Once the line containing "D1: schottky 1N5819" is found in the entries below, restate it and each following line word for word, stopping after the line containing "T2: NMOS 2N7002".

→ **Data listing**:
↓

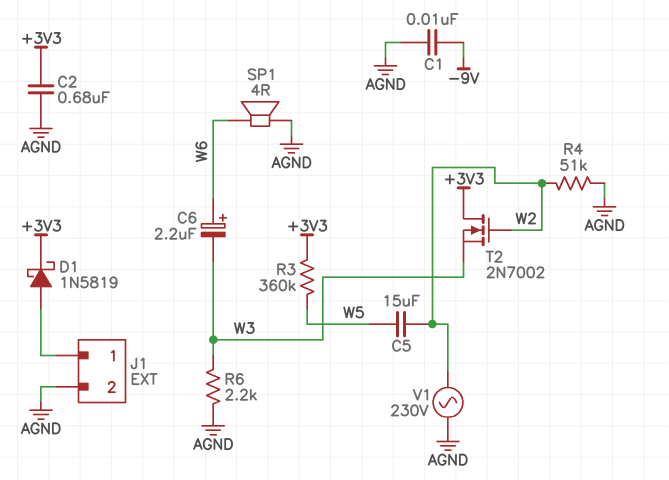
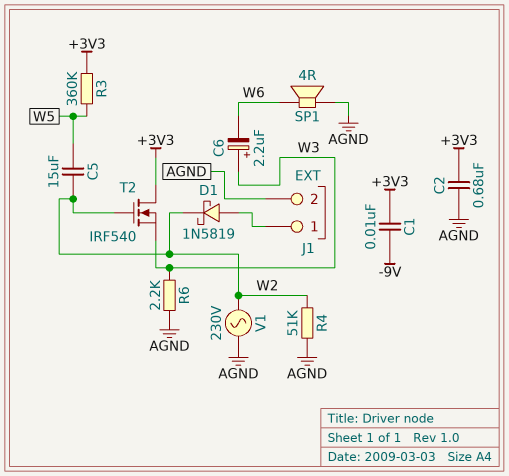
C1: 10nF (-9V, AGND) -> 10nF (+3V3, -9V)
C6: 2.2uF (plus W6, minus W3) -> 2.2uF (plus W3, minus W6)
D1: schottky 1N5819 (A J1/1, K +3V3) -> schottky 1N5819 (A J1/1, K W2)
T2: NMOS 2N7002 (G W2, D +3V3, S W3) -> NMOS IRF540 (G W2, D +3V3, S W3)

↑
↓

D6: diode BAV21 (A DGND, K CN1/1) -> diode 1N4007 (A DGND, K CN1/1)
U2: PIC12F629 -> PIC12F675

↑

→ **Answer to this problem**:
D1: schottky 1N5819 (A J1/1, K +3V3) -> schottky 1N5819 (A J1/1, K W2)
T2: NMOS 2N7002 (G W2, D +3V3, S W3) -> NMOS IRF540 (G W2, D +3V3, S W3)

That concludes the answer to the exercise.